* BEGIN RECORD EXTRACTS *

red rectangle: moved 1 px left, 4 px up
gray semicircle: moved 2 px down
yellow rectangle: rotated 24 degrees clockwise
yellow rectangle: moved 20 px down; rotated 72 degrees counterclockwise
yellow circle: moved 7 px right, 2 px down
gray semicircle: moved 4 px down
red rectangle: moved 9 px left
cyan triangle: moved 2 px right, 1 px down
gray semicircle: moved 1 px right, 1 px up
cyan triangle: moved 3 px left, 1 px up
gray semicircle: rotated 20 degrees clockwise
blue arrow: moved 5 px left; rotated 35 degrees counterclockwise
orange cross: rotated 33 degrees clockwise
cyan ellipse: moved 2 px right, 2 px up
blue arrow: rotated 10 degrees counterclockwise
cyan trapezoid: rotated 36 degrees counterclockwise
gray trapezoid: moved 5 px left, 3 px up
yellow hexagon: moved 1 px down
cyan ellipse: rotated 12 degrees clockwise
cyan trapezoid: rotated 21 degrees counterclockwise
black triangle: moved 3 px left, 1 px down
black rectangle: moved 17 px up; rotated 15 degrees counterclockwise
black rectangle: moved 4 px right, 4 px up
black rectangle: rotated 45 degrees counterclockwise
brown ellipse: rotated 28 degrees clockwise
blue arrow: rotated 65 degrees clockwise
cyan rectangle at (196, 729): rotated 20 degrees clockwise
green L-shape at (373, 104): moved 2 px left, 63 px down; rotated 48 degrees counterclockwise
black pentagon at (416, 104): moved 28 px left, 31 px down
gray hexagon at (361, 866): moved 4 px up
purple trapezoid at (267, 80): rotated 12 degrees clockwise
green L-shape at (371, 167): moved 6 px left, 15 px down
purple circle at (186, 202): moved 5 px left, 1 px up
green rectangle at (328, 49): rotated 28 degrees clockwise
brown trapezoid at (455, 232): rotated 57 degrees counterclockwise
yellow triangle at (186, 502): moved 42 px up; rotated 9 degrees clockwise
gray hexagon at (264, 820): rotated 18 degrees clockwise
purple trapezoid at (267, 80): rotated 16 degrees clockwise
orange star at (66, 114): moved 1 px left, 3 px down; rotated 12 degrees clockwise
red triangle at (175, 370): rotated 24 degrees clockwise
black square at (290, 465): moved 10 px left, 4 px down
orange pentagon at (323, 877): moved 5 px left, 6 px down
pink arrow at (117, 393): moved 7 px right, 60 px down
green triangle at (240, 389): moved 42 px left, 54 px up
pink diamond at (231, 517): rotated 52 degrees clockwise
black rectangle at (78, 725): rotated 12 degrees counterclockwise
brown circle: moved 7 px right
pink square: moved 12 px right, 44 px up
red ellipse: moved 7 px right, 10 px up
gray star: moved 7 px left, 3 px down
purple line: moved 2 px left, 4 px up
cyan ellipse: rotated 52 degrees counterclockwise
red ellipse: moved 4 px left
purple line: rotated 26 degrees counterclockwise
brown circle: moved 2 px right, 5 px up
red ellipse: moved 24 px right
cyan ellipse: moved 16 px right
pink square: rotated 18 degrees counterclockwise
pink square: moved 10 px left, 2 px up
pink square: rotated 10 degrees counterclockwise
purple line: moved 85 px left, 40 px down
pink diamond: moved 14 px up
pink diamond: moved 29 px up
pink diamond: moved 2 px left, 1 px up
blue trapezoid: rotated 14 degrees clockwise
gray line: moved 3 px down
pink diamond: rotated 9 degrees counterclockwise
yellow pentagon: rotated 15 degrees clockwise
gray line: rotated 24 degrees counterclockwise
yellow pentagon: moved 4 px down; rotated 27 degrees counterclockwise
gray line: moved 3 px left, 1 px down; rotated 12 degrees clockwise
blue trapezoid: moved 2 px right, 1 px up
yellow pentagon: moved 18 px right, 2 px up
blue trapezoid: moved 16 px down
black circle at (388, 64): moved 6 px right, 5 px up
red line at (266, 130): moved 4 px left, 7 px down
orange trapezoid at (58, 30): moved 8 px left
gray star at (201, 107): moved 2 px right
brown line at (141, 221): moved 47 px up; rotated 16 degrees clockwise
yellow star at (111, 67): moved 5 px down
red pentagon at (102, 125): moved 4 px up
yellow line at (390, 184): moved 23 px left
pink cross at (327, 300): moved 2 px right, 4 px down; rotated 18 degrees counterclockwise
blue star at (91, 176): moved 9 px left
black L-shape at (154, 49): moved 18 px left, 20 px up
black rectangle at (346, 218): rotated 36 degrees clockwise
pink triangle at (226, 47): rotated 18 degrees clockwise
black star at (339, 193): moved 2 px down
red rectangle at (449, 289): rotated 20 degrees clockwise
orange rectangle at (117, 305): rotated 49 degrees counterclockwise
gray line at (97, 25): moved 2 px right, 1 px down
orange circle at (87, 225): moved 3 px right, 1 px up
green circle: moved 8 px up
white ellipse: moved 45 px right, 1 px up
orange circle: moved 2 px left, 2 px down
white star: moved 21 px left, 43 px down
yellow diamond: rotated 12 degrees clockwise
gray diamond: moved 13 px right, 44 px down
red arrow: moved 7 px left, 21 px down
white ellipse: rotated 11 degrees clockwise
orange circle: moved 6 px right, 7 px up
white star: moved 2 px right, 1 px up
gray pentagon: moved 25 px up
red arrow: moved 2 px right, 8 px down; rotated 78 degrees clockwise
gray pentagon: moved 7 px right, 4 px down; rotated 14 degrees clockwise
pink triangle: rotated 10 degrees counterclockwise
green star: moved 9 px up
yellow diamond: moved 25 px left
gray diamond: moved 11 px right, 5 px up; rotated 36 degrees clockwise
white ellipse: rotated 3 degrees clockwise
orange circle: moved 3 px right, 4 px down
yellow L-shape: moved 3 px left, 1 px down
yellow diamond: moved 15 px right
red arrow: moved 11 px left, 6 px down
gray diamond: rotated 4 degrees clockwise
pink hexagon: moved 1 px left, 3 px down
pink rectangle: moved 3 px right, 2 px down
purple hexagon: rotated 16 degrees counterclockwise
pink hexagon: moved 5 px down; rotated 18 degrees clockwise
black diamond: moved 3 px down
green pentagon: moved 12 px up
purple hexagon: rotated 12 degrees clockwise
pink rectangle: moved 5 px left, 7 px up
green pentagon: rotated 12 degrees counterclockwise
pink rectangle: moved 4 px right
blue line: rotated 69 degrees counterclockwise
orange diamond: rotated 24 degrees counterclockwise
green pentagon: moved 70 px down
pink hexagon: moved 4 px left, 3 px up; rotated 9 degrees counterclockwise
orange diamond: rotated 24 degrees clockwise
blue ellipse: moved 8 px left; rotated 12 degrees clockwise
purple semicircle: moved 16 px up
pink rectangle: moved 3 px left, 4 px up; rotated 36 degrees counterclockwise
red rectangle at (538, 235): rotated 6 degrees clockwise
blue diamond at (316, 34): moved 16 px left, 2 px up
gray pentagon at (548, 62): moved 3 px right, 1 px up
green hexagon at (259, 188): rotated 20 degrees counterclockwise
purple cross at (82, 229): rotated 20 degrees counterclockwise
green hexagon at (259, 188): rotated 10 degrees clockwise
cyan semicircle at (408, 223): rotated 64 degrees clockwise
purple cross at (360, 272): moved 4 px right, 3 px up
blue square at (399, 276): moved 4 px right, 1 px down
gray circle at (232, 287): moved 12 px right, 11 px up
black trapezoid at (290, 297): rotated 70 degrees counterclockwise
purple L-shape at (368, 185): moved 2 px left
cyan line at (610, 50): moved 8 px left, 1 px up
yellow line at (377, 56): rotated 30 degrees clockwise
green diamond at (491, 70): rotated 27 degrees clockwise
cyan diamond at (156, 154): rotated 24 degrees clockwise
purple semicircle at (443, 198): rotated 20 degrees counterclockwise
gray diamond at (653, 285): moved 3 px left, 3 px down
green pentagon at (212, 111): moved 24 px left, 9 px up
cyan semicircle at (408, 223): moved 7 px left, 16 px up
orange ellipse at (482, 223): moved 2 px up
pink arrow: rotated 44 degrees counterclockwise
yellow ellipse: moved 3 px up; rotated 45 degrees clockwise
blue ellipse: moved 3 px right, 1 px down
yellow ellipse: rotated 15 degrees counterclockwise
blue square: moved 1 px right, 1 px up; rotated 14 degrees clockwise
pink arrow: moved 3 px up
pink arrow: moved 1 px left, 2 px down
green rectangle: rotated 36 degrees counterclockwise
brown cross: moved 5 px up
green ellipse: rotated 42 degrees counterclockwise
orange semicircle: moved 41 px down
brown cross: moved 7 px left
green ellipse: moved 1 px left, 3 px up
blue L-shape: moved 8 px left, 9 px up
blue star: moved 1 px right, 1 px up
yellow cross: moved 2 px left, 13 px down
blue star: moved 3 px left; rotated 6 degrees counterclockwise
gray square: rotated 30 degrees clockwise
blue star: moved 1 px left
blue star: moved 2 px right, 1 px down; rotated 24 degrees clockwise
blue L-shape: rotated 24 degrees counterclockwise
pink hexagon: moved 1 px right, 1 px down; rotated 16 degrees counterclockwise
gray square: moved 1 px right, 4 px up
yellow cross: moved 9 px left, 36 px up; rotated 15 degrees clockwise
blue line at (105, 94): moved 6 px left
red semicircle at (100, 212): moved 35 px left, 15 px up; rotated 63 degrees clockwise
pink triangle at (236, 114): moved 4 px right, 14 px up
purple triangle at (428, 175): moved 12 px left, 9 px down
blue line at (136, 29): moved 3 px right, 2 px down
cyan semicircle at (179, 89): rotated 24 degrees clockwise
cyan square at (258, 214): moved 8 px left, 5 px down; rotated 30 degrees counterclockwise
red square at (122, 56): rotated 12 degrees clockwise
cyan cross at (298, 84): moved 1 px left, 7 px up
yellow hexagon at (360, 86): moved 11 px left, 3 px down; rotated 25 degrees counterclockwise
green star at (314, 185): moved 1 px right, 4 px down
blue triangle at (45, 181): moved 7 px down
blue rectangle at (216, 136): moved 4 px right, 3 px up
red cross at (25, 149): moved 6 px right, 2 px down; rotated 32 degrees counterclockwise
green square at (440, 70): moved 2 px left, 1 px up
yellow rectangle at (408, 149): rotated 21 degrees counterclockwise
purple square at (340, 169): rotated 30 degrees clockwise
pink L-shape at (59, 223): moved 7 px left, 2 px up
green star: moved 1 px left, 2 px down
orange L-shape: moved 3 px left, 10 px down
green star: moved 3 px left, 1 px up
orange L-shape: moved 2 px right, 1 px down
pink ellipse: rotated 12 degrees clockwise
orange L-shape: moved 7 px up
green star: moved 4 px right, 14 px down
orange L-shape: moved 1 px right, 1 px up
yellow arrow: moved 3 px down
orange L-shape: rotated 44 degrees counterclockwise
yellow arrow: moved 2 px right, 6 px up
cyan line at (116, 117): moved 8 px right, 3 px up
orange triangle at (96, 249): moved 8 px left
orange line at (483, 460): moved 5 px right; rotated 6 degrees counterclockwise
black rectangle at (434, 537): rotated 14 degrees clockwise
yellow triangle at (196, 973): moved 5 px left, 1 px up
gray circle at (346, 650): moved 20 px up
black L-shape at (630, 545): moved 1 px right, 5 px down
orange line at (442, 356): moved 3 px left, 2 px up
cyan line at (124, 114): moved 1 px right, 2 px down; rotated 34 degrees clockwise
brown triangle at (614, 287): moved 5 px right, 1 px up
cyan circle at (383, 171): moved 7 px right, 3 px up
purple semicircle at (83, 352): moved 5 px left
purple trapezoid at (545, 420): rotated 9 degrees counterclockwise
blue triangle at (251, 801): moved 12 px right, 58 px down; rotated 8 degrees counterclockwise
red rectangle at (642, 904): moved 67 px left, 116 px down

* END RECORD EXTRACTS *

Print the listing above word for word, from its first line through the line containing "orange cross: rotated 33 degrees clockwise", including both of those lines.

red rectangle: moved 1 px left, 4 px up
gray semicircle: moved 2 px down
yellow rectangle: rotated 24 degrees clockwise
yellow rectangle: moved 20 px down; rotated 72 degrees counterclockwise
yellow circle: moved 7 px right, 2 px down
gray semicircle: moved 4 px down
red rectangle: moved 9 px left
cyan triangle: moved 2 px right, 1 px down
gray semicircle: moved 1 px right, 1 px up
cyan triangle: moved 3 px left, 1 px up
gray semicircle: rotated 20 degrees clockwise
blue arrow: moved 5 px left; rotated 35 degrees counterclockwise
orange cross: rotated 33 degrees clockwise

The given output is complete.